Nothing but the lines below from the one containing "AUDIO3 pin BUSY: RX2 -> D23" through the one containing "SOIL3: FC-28 -> YL-69" should appear in the answer, exact and without pictures.
━━━━━━━━
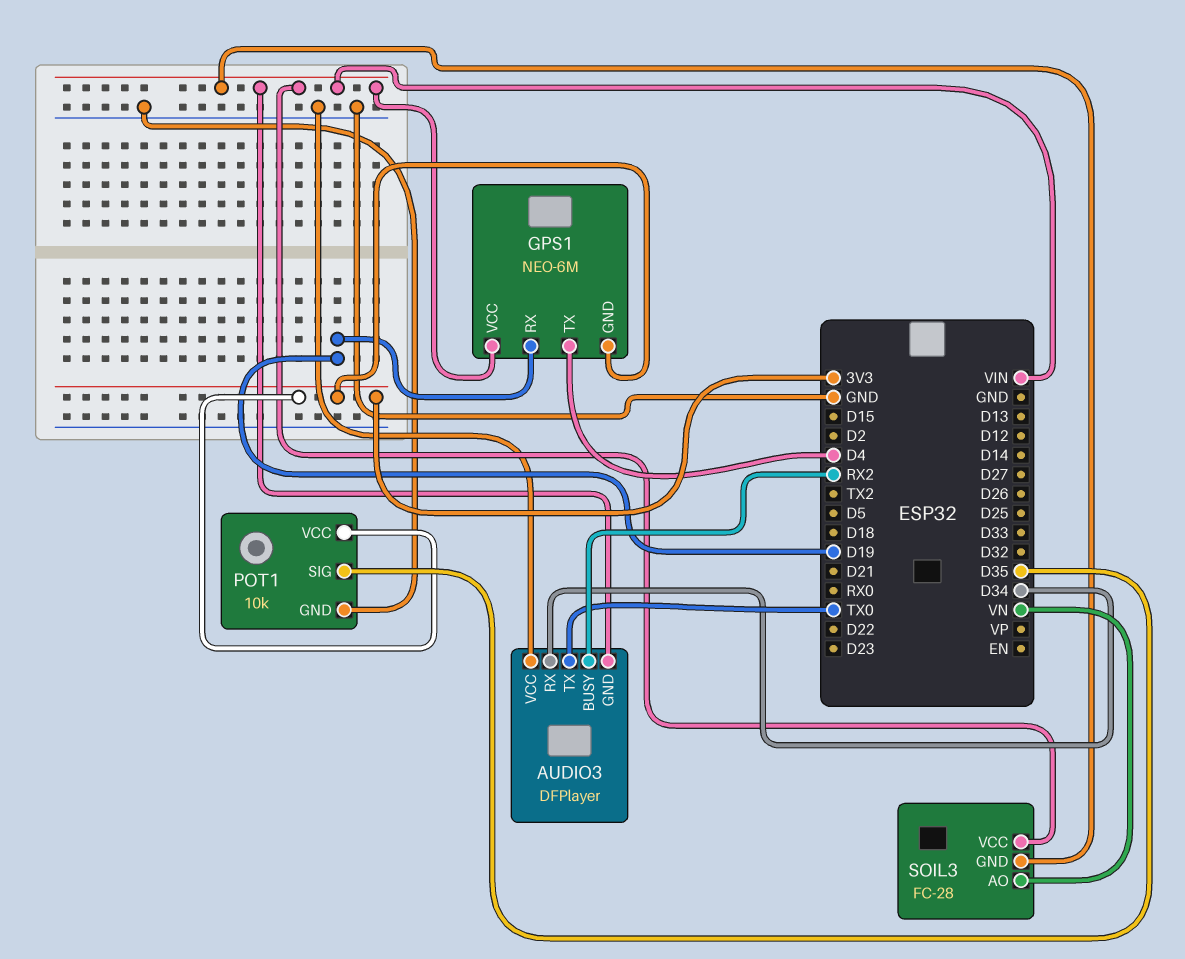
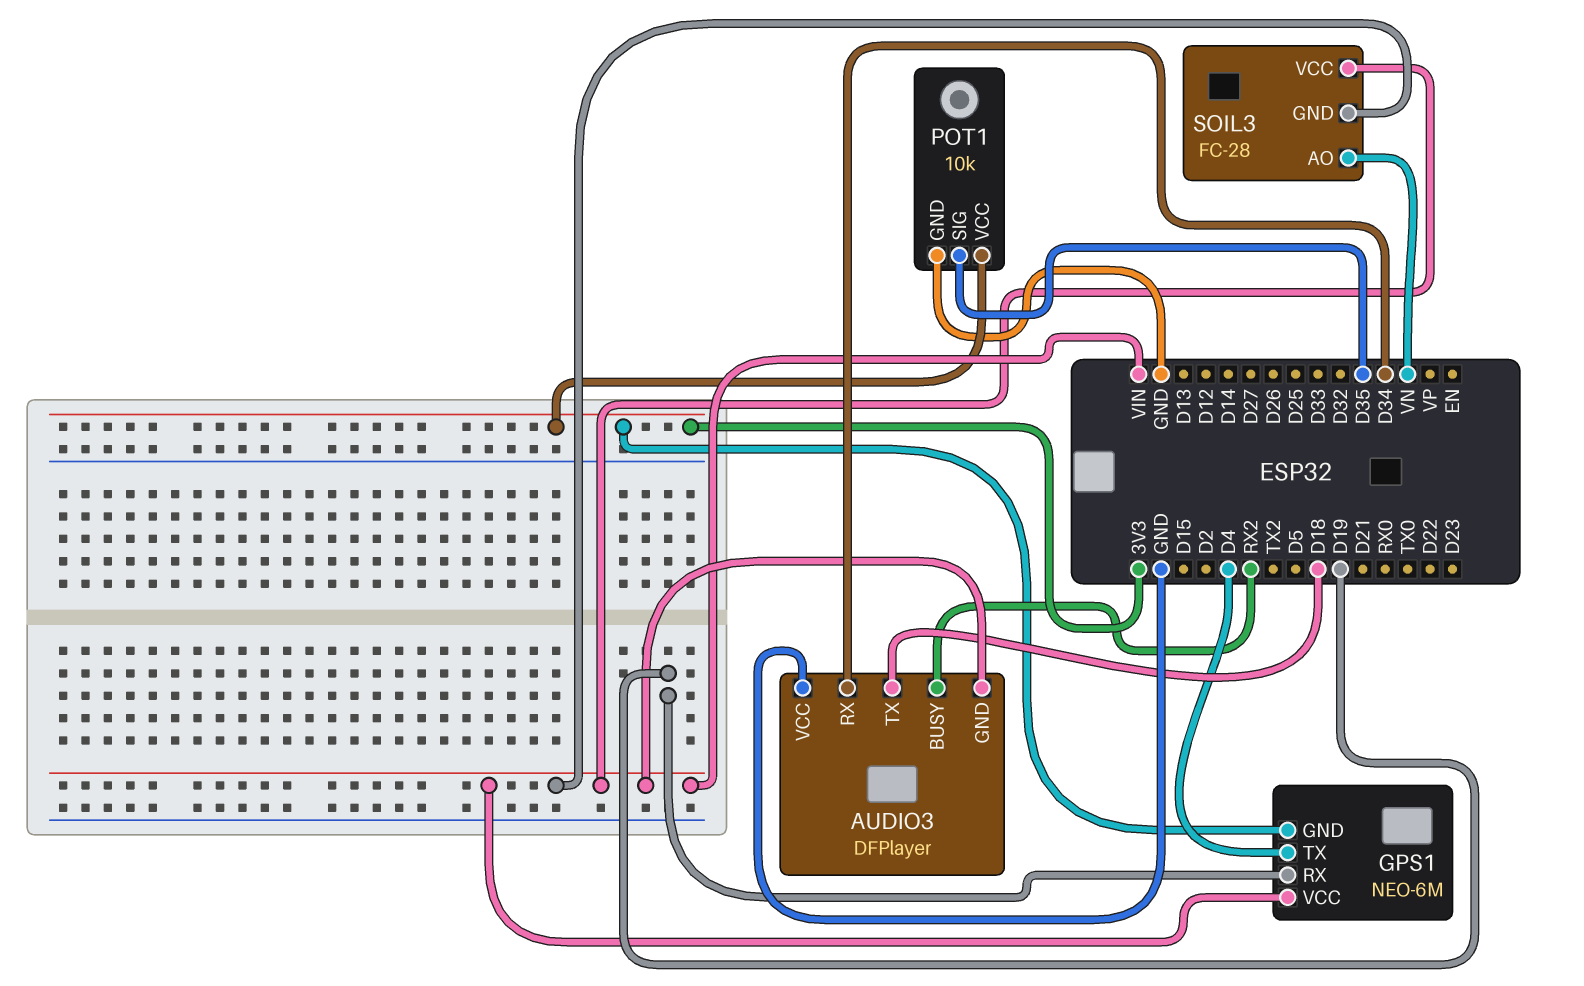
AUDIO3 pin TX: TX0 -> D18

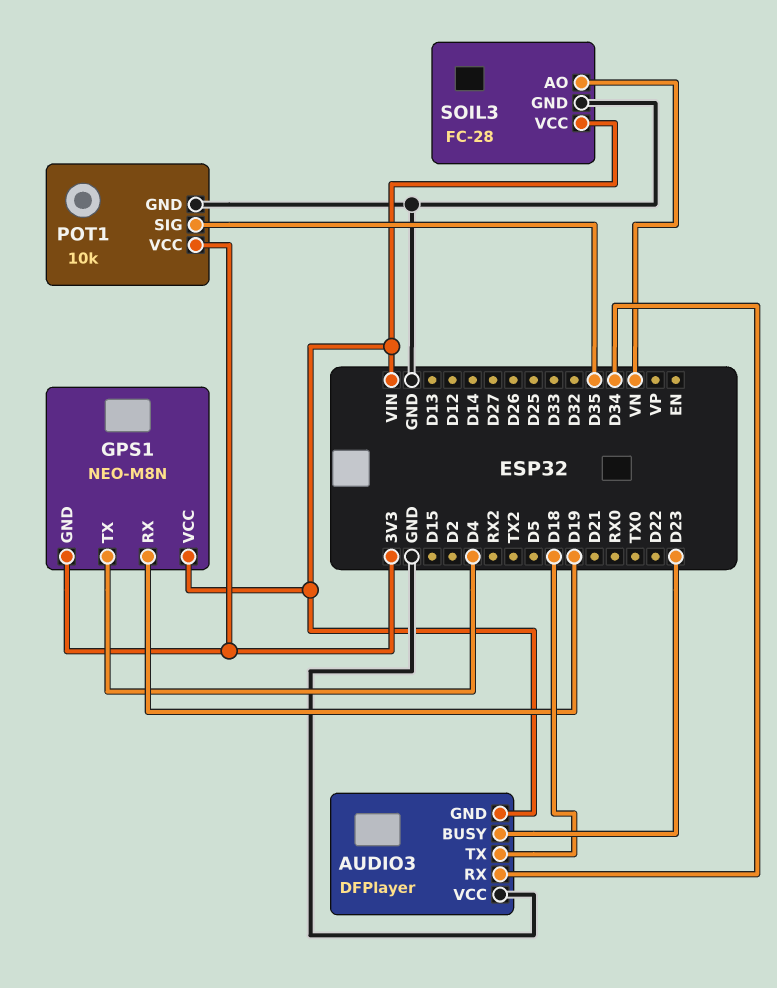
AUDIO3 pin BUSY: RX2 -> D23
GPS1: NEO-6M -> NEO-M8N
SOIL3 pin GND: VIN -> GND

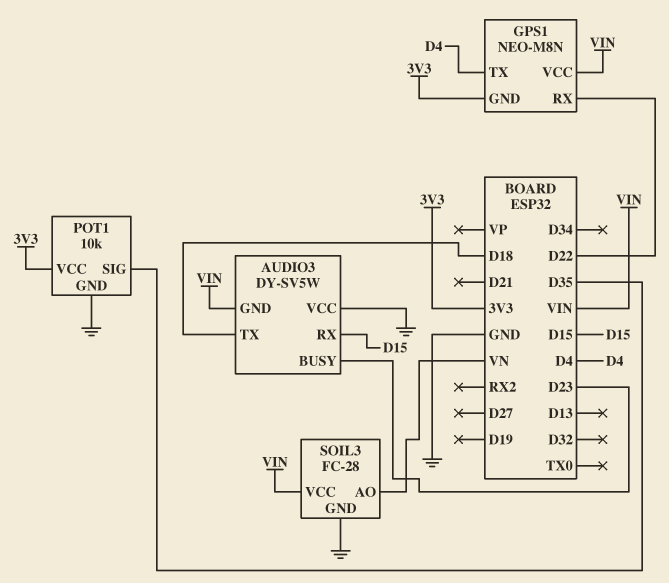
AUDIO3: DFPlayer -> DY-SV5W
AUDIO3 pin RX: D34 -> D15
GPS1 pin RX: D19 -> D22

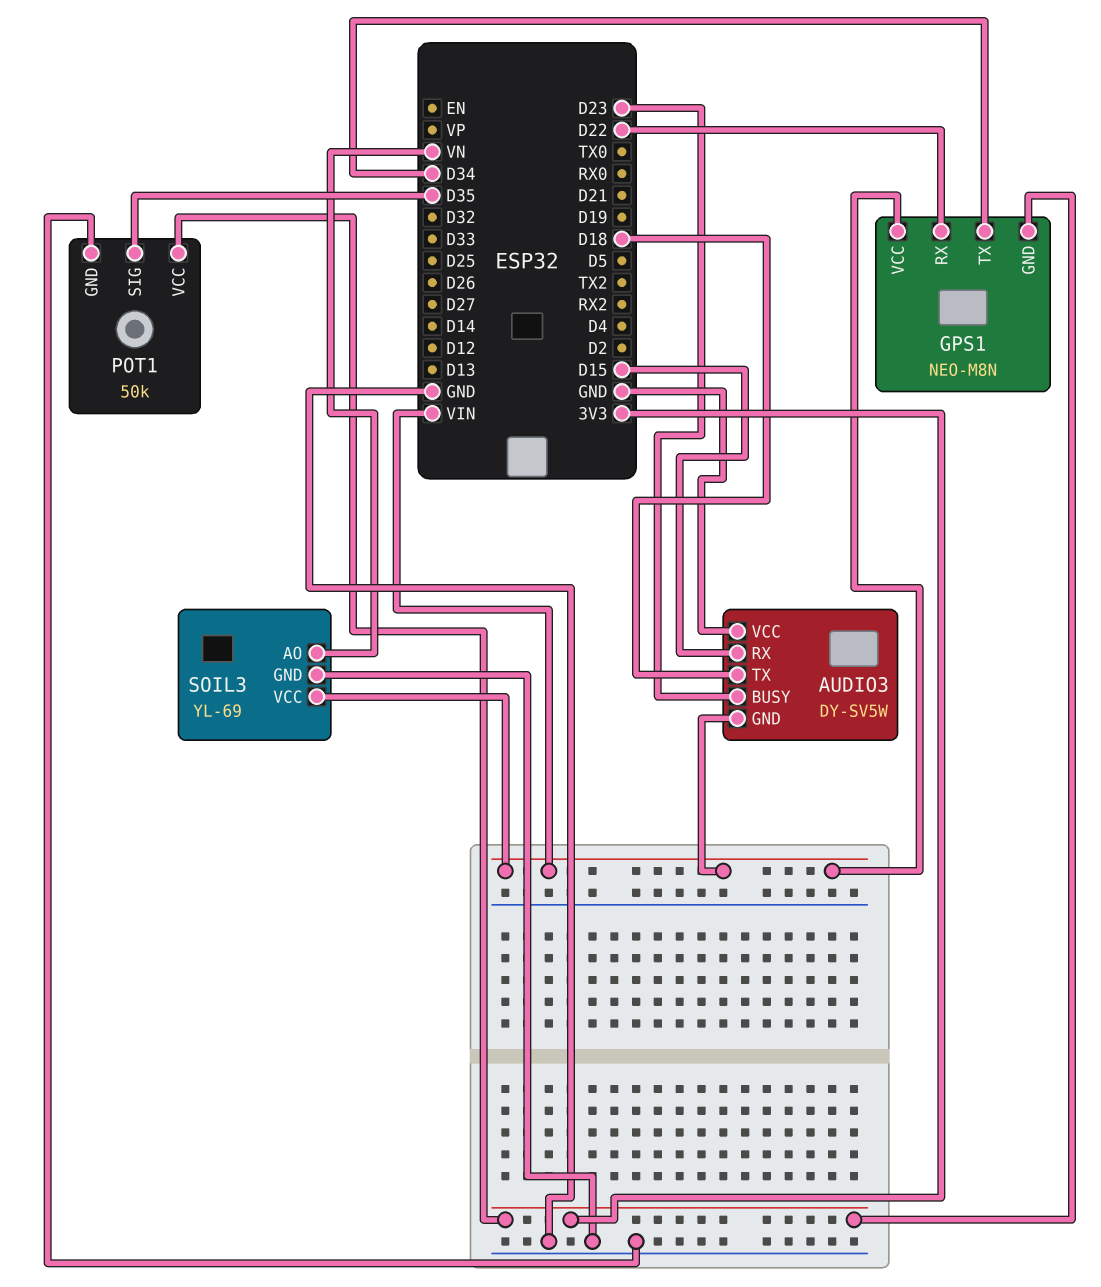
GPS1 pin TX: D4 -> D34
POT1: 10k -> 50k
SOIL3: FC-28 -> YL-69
━━━━━━━━
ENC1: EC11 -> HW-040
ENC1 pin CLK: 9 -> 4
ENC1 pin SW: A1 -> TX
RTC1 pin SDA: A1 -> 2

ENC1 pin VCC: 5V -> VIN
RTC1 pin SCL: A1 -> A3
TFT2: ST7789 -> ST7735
━━━━━━━━
> _Response to this task_
AUDIO3 pin BUSY: RX2 -> D23
GPS1: NEO-6M -> NEO-M8N
SOIL3 pin GND: VIN -> GND

AUDIO3: DFPlayer -> DY-SV5W
AUDIO3 pin RX: D34 -> D15
GPS1 pin RX: D19 -> D22

GPS1 pin TX: D4 -> D34
POT1: 10k -> 50k
SOIL3: FC-28 -> YL-69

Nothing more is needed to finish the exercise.